TASK TO COMPLETE:
Check every line of the entries below for the word "phone", and copy the ones that have it.

______________________________

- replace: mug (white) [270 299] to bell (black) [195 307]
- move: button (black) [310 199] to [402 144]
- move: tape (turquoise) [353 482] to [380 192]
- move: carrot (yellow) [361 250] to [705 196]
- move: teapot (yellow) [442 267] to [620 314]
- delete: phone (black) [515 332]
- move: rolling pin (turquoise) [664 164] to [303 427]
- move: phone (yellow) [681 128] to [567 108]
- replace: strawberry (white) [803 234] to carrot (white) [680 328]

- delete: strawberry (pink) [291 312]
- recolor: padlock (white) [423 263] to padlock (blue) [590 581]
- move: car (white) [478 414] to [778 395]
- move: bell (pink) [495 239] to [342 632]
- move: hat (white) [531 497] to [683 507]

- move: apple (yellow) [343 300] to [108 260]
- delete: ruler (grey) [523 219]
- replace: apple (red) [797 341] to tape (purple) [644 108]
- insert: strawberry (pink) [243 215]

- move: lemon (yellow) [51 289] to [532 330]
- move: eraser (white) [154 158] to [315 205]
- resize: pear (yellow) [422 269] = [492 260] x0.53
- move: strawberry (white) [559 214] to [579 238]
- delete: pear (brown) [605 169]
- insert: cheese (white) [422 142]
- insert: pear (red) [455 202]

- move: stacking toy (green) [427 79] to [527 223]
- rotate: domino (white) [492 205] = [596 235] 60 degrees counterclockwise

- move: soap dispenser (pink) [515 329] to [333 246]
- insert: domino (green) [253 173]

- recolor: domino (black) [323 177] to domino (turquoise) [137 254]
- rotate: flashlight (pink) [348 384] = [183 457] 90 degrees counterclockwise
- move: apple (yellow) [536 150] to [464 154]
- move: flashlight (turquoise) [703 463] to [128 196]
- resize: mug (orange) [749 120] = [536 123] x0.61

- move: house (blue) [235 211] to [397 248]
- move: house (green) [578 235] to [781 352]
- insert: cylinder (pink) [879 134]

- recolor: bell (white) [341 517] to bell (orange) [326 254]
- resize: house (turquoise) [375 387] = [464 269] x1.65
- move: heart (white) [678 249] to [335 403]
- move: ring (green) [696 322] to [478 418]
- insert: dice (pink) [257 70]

______________________________

COMPLETED TASK:
- delete: phone (black) [515 332]
- move: phone (yellow) [681 128] to [567 108]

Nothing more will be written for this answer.